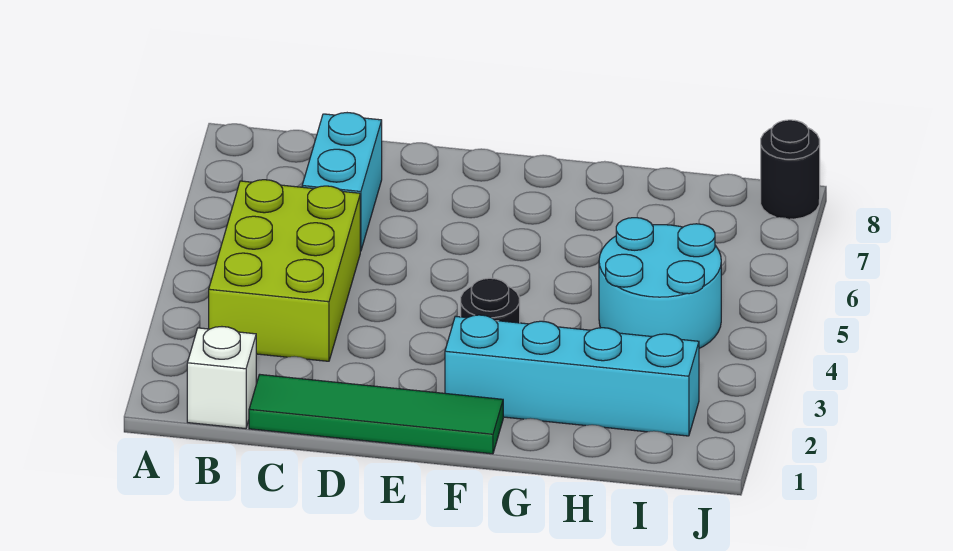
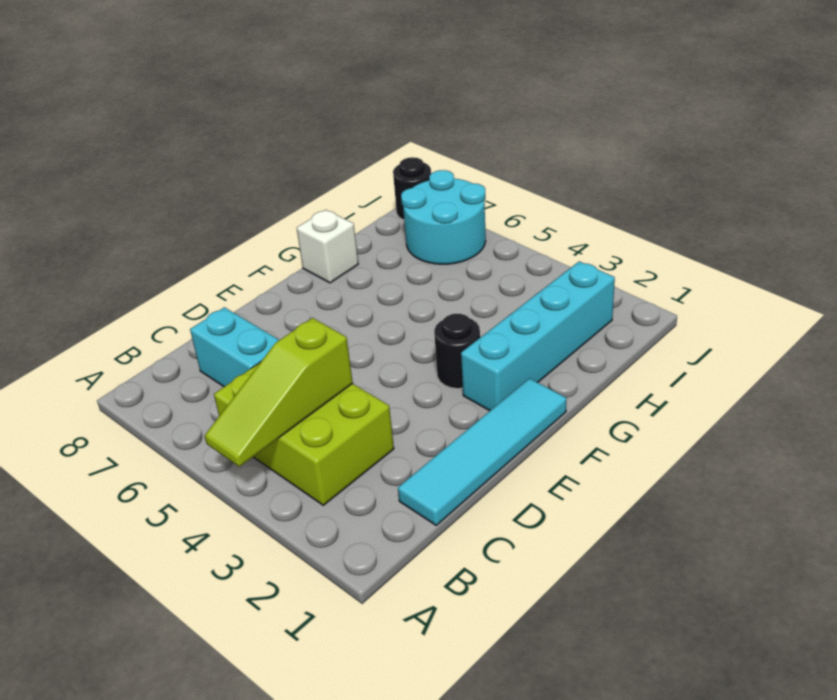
none -> lime 1x3 slope [205,318,353,467]
white 1x1 brick [187,327,256,429] -> white 1x1 brick moved to [297,210,358,283]
green 1x4 tile [249,374,503,454] -> cyan 1x4 tile [398,378,566,525]
cyan 2x2 round brick [599,218,721,348] -> cyan 2x2 round brick moved to [401,170,486,264]

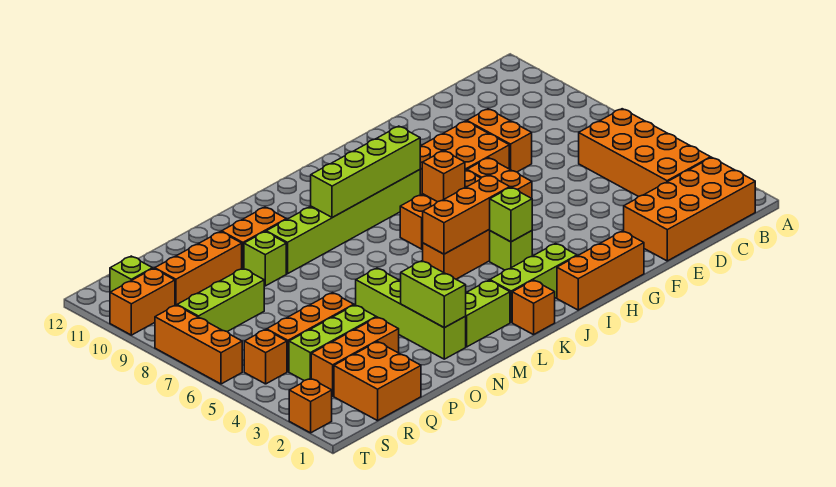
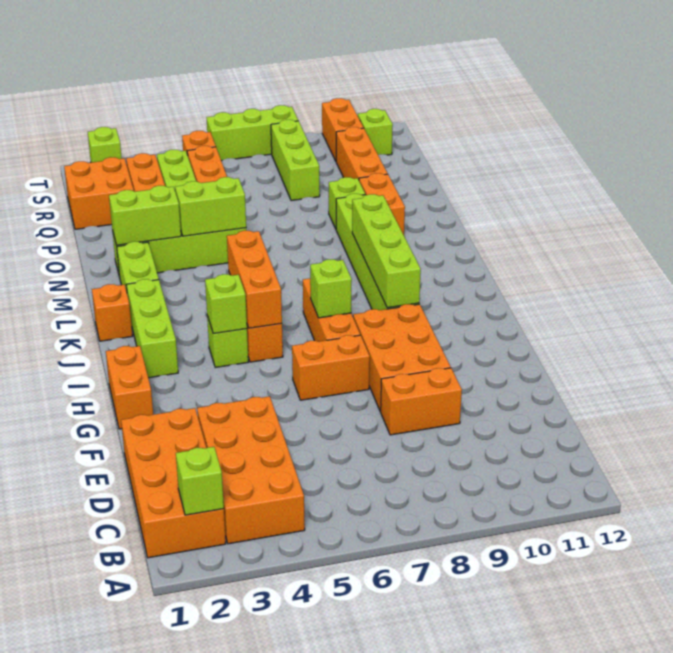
none -> lime 1x1 brick [176,447,224,515]
orange 2x4 brick [579,109,711,196] -> orange 2x4 brick turned to [197,396,305,544]
orange 1x3 brick [557,231,644,310] -> orange 1x2 brick [106,346,153,429]
orange 1x1 brick [422,151,465,202] -> lime 1x1 brick [310,259,352,318]
none -> lime 1x2 brick [175,177,246,236]
orange 1x1 brick [289,378,332,433] -> lime 1x1 brick [88,127,122,163]
orange 1x3 brick [155,305,242,384] -> lime 1x3 brick [206,105,298,161]

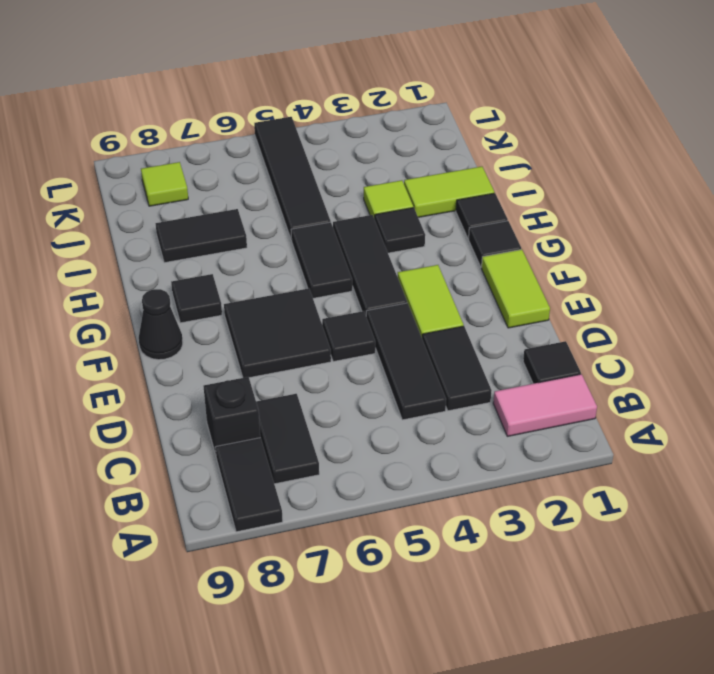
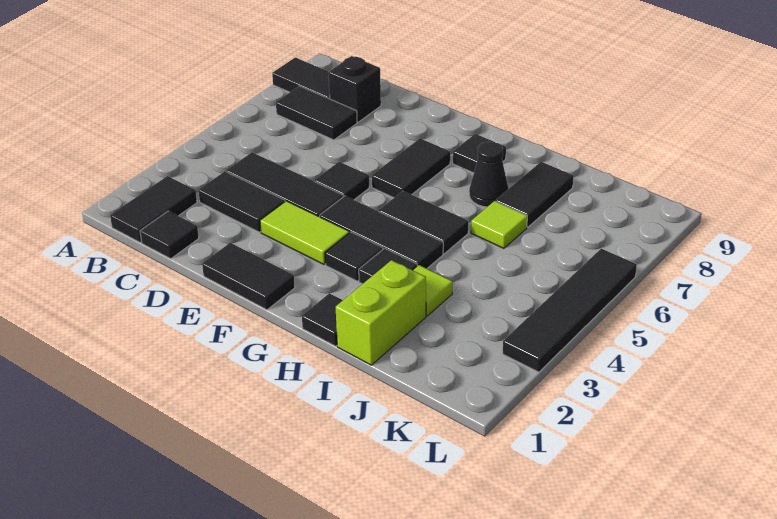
pink 1x2 tile [493,374,597,436] -> black 1x2 tile [110,176,197,243]
lime 1x2 tile [481,249,550,328] -> black 1x2 tile [202,243,295,310]
black 2x2 tile [224,289,331,378] -> black 1x2 tile [372,139,450,198]
black 1x1 cone [139,289,183,360] -> black 1x1 cone moved to [469,141,508,207]
black 1x1 tile [469,221,521,267] -> black 1x1 tile moved to [325,232,383,281]
lime 1x2 tile [404,167,495,217] -> lime 1x2 brick [336,260,426,365]
black 1x4 tile [254,117,331,240] -> black 1x4 tile turned to [503,249,637,372]
lime 1x1 tile [141,162,188,206] -> lime 1x1 tile moved to [471,201,527,248]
···
• [EXERCISE] Transcribe every line of the data exactly. No pictures go in the copy.

• [YOUR SOLUTION]
none -> lime 1x3 slope [205,318,353,467]
white 1x1 brick [187,327,256,429] -> white 1x1 brick moved to [297,210,358,283]
green 1x4 tile [249,374,503,454] -> cyan 1x4 tile [398,378,566,525]
cyan 2x2 round brick [599,218,721,348] -> cyan 2x2 round brick moved to [401,170,486,264]

none -> lime 1x1 brick [176,447,224,515]
orange 2x4 brick [579,109,711,196] -> orange 2x4 brick turned to [197,396,305,544]
orange 1x3 brick [557,231,644,310] -> orange 1x2 brick [106,346,153,429]
orange 1x1 brick [422,151,465,202] -> lime 1x1 brick [310,259,352,318]
none -> lime 1x2 brick [175,177,246,236]
orange 1x1 brick [289,378,332,433] -> lime 1x1 brick [88,127,122,163]
orange 1x3 brick [155,305,242,384] -> lime 1x3 brick [206,105,298,161]

pink 1x2 tile [493,374,597,436] -> black 1x2 tile [110,176,197,243]
lime 1x2 tile [481,249,550,328] -> black 1x2 tile [202,243,295,310]
black 2x2 tile [224,289,331,378] -> black 1x2 tile [372,139,450,198]
black 1x1 cone [139,289,183,360] -> black 1x1 cone moved to [469,141,508,207]
black 1x1 tile [469,221,521,267] -> black 1x1 tile moved to [325,232,383,281]
lime 1x2 tile [404,167,495,217] -> lime 1x2 brick [336,260,426,365]
black 1x4 tile [254,117,331,240] -> black 1x4 tile turned to [503,249,637,372]
lime 1x1 tile [141,162,188,206] -> lime 1x1 tile moved to [471,201,527,248]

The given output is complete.